Dataset records:
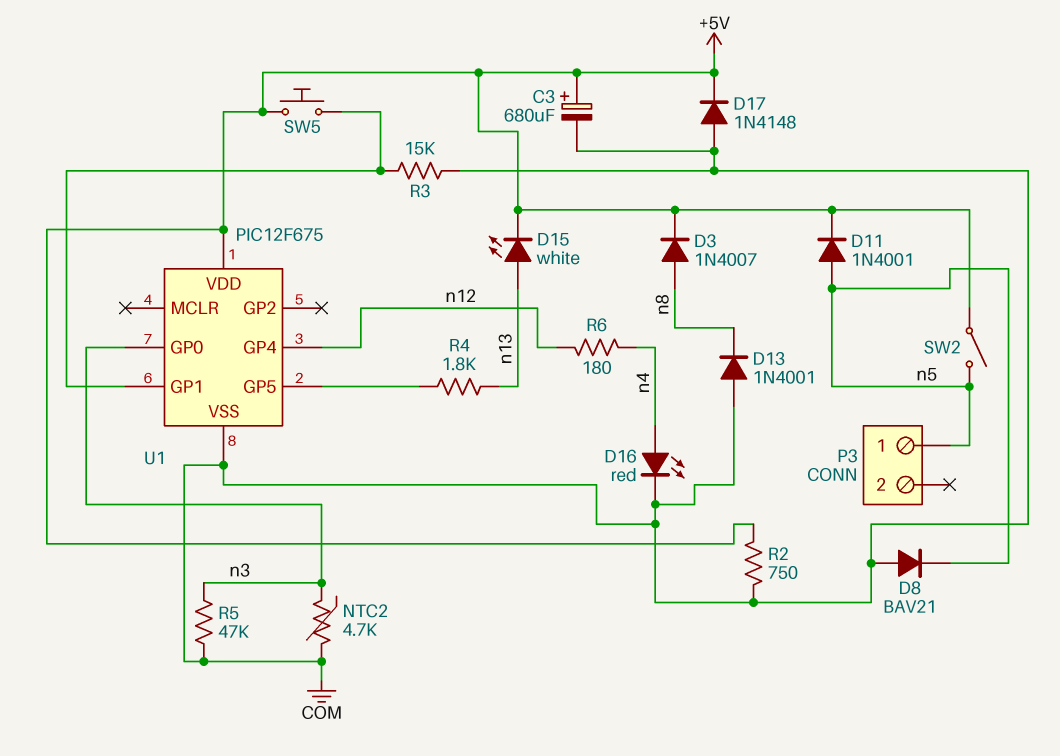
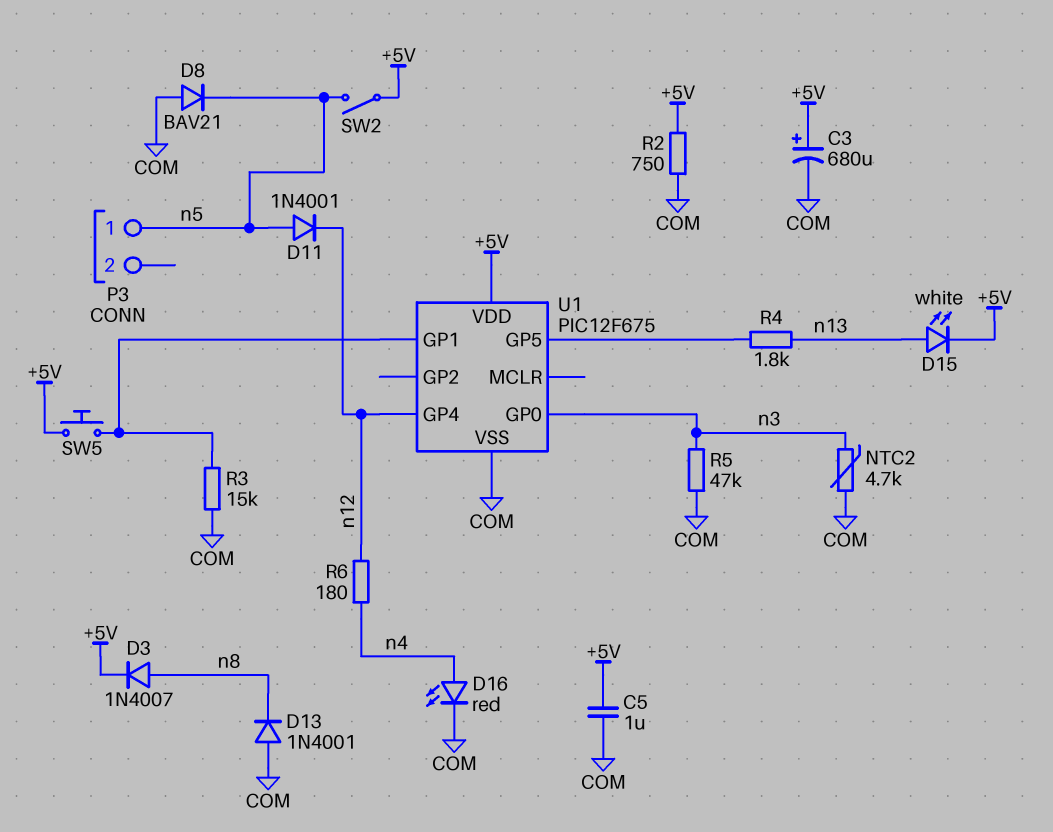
C5: none -> 1uF (+5V, COM)
D11: diode 1N4001 (A n5, K +5V) -> diode 1N4001 (A n5, K n12)
D17: diode 1N4148 (A COM, K +5V) -> none

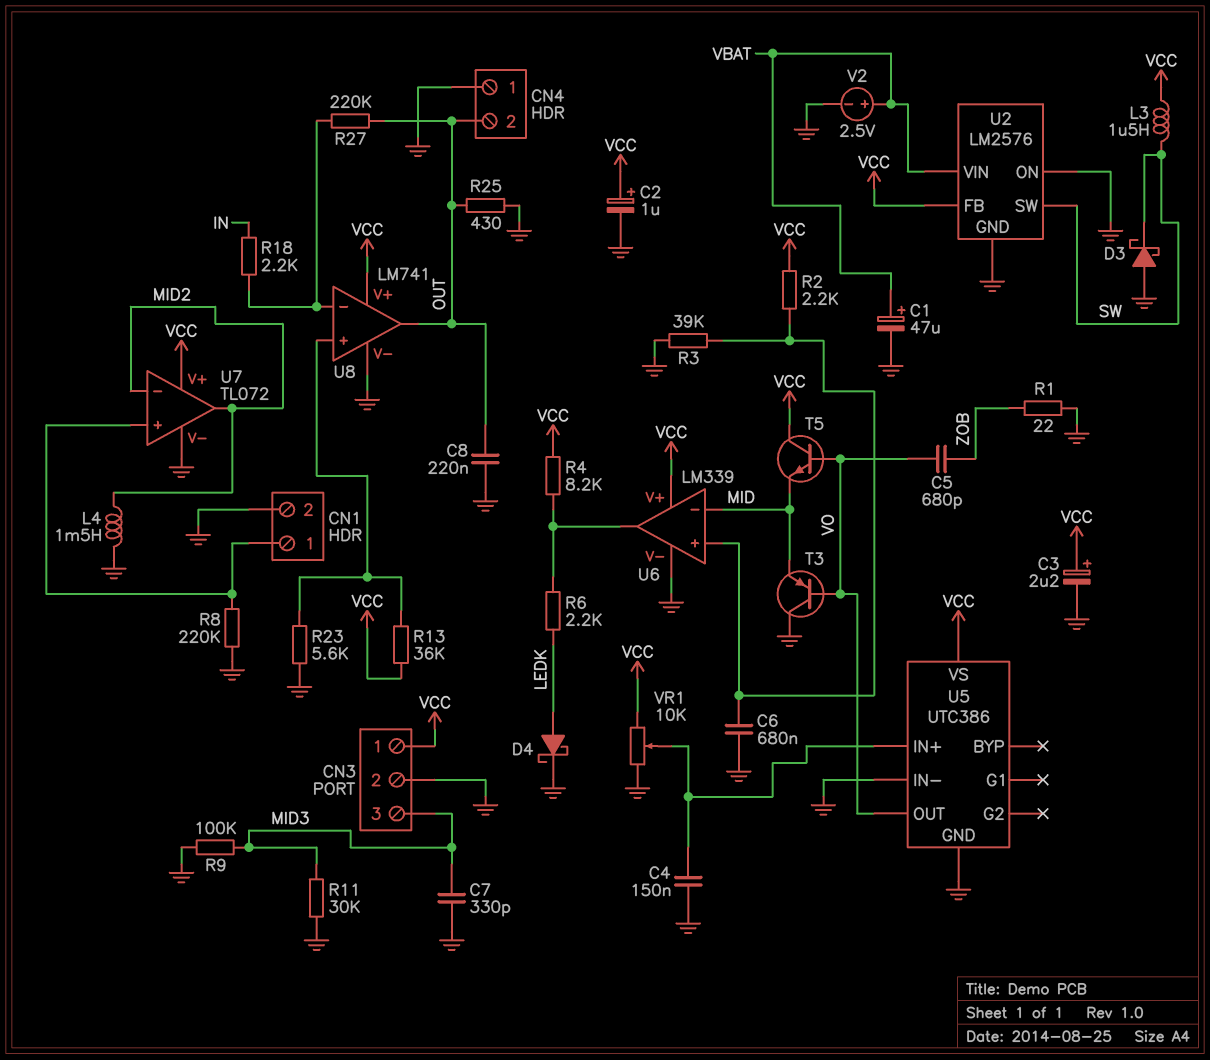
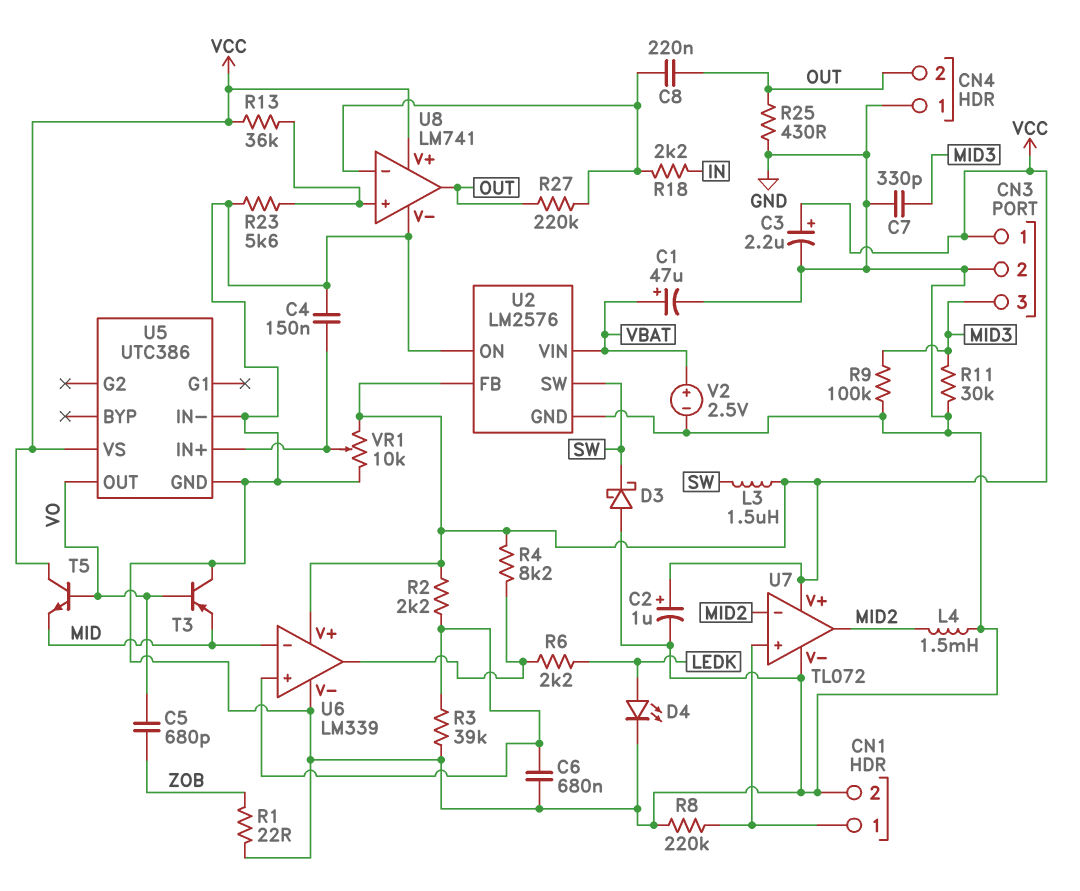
C8: 220nF (GND, OUT) -> 220nF (OUT, U8/in-)
D4: schottky (A LEDK, K GND) -> LED (A LEDK, K GND)

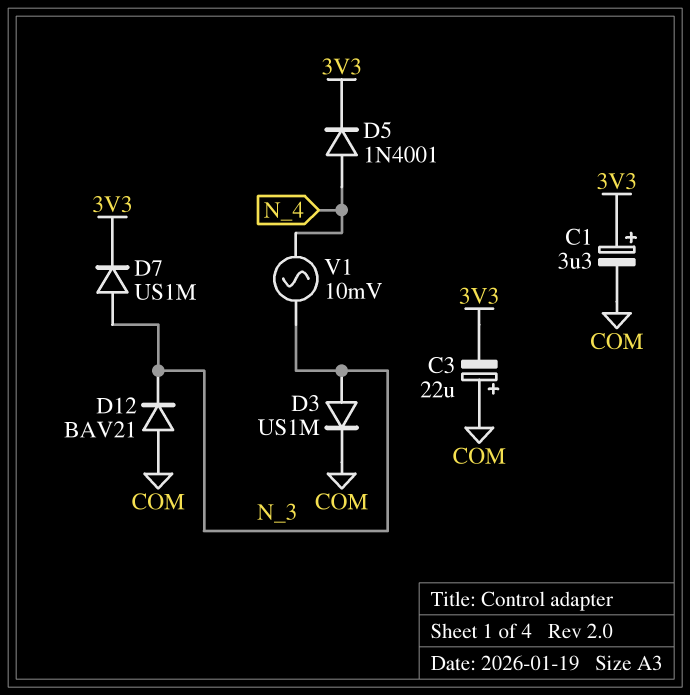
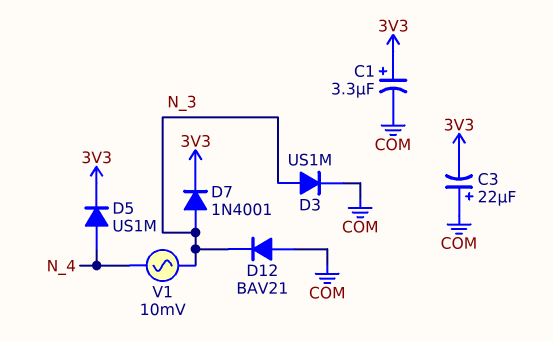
D5: diode 1N4001 (A N_4, K 3V3) -> diode US1M (A N_4, K 3V3)
D7: diode US1M (A N_3, K 3V3) -> diode 1N4001 (A N_3, K 3V3)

**Instructions to follow:** Whenever the word "none" shows up in a line of the entries, copy that line.

**Written answer:**
C5: none -> 1uF (+5V, COM)
D17: diode 1N4148 (A COM, K +5V) -> none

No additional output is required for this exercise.